**Recorded information**
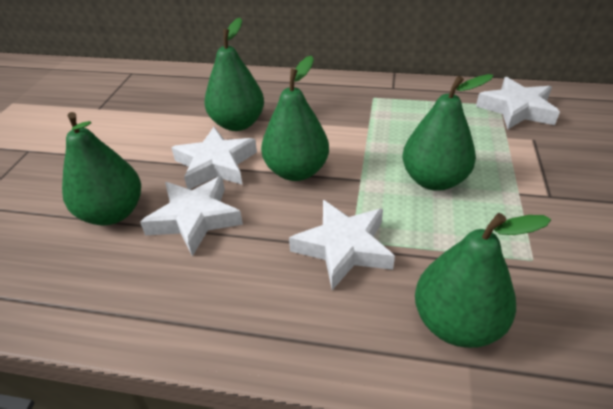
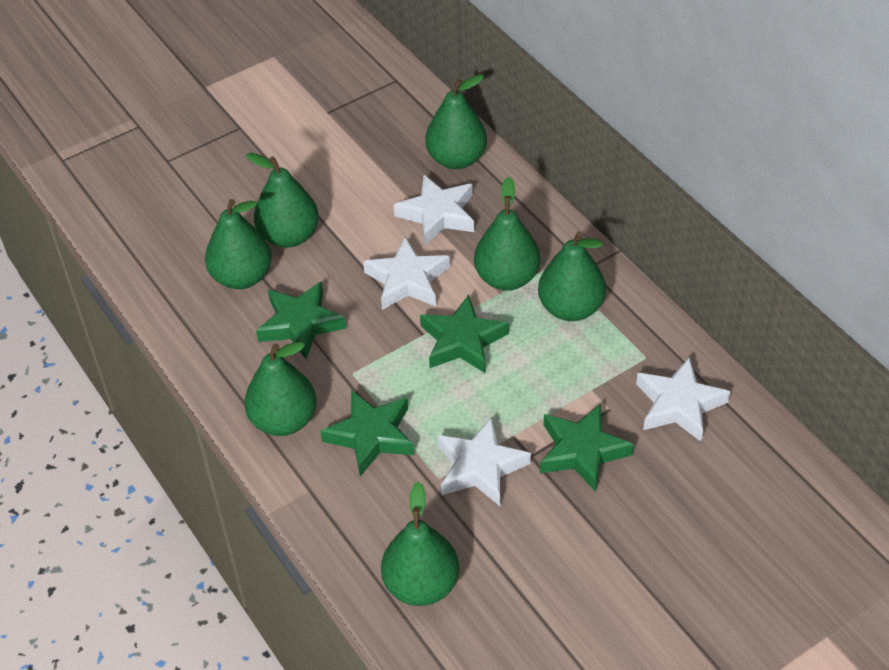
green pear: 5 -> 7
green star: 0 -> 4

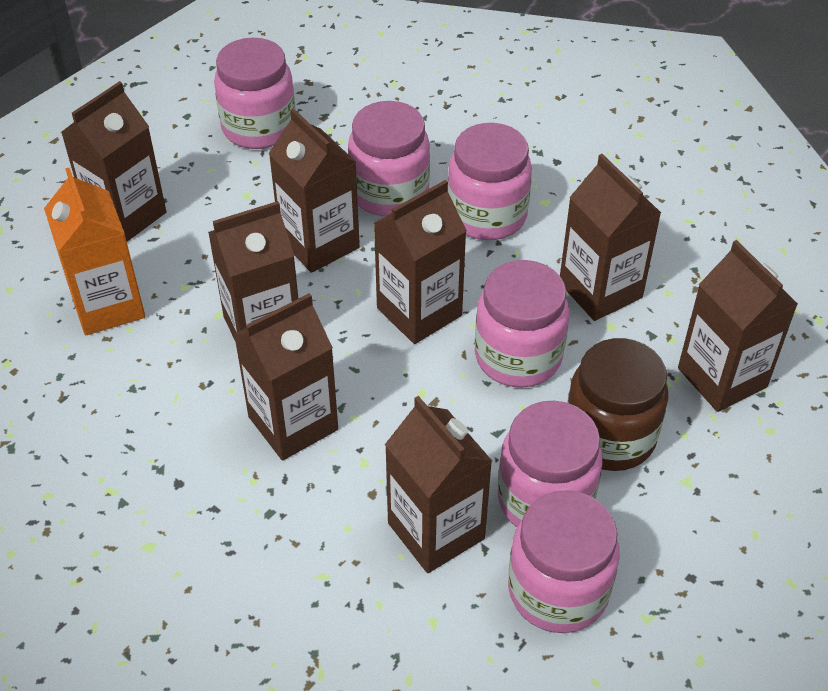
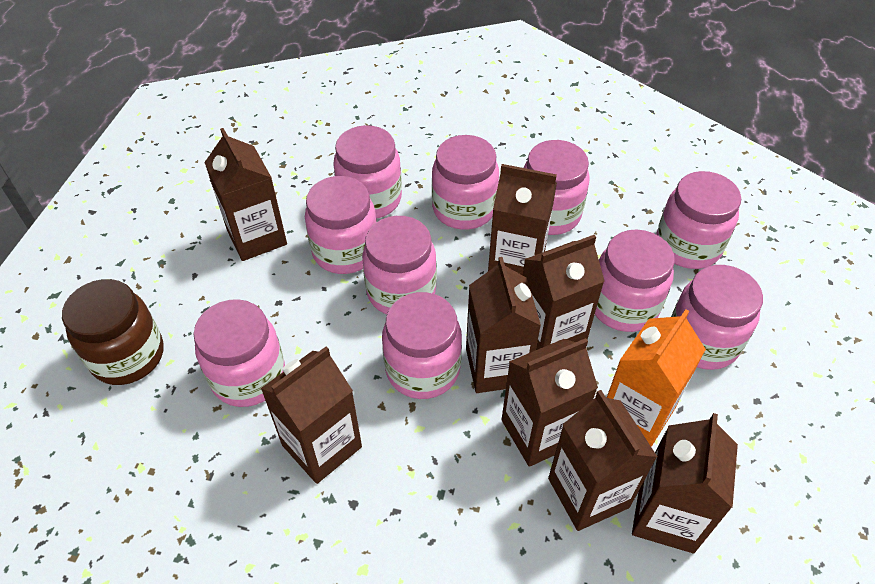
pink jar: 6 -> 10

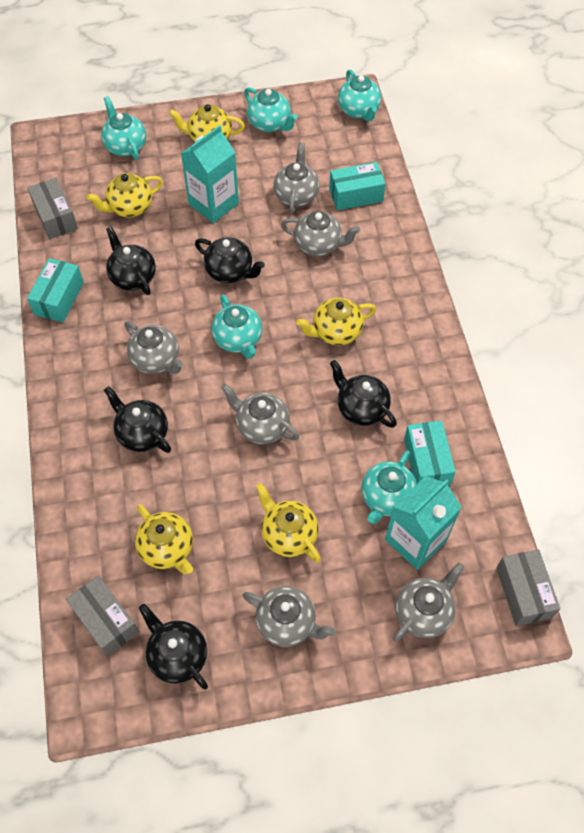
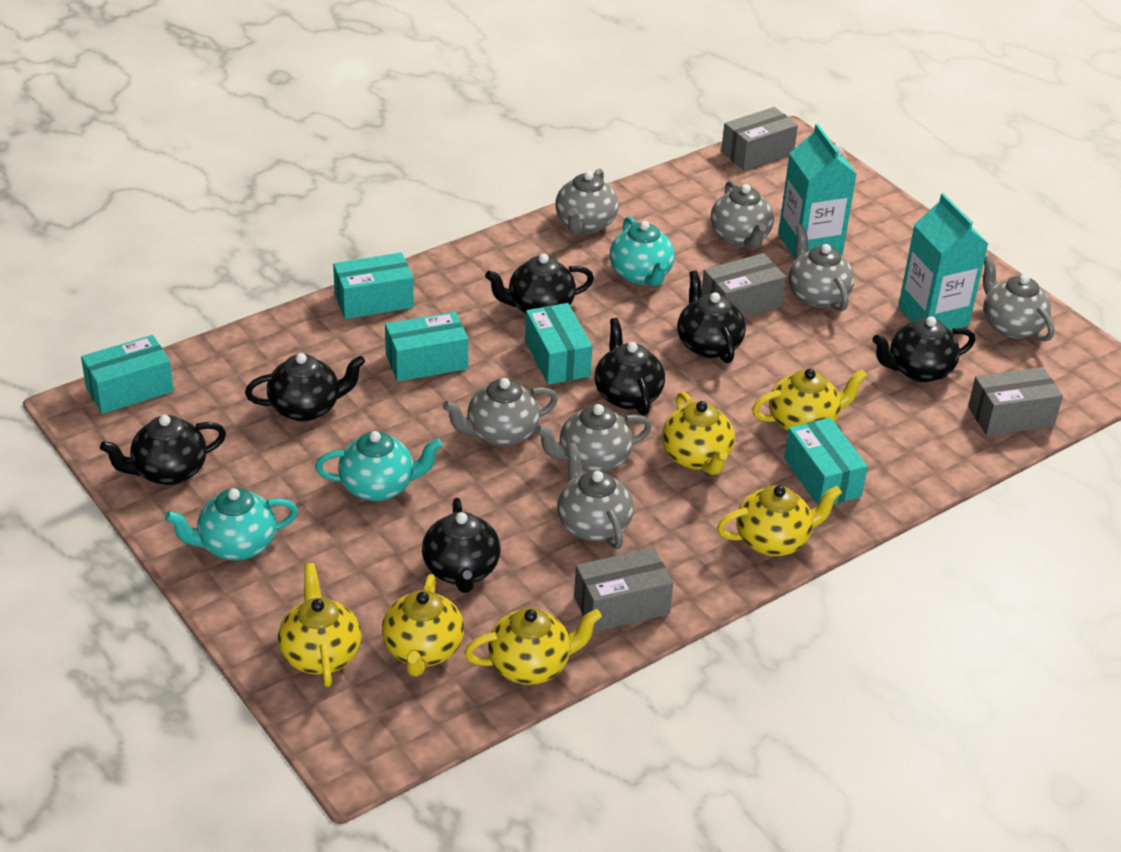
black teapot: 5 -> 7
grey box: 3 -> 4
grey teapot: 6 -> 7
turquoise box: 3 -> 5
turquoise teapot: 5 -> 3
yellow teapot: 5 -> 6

--

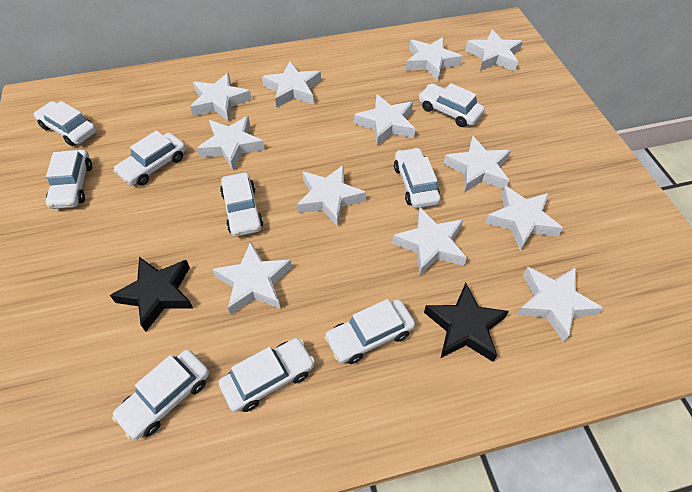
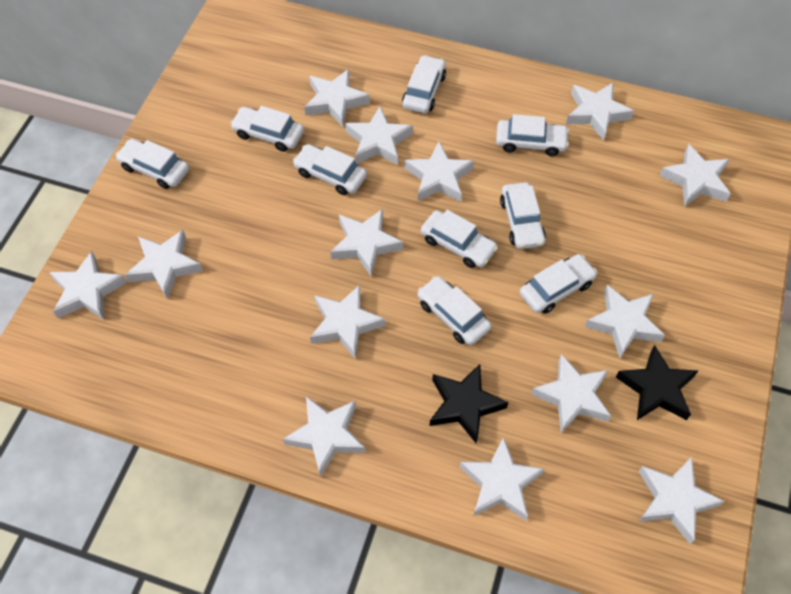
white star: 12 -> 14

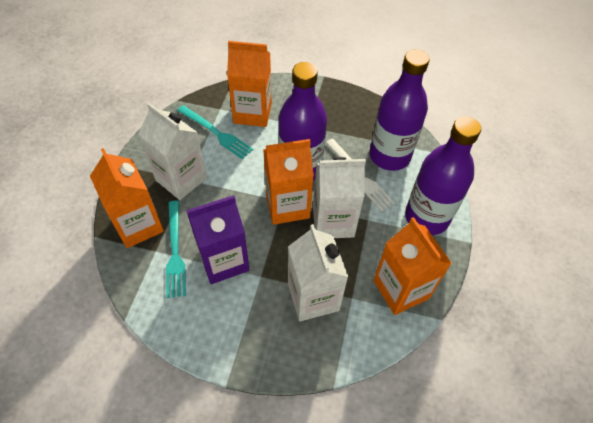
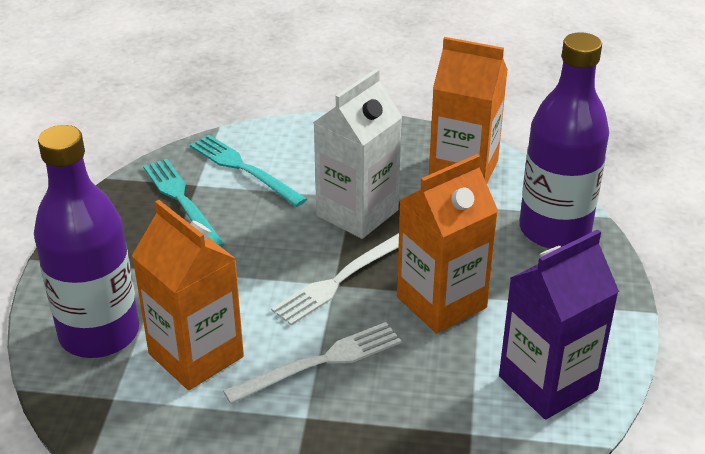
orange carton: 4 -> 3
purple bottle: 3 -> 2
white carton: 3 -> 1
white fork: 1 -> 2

**Task prompt**
Word for word, restate the lines above from the one with "pink jar: 6 -> 10" through the one with "yellow teapot: 5 -> 6", keeping both ends and dropping the pictures.

**Exercise solution**
pink jar: 6 -> 10

black teapot: 5 -> 7
grey box: 3 -> 4
grey teapot: 6 -> 7
turquoise box: 3 -> 5
turquoise teapot: 5 -> 3
yellow teapot: 5 -> 6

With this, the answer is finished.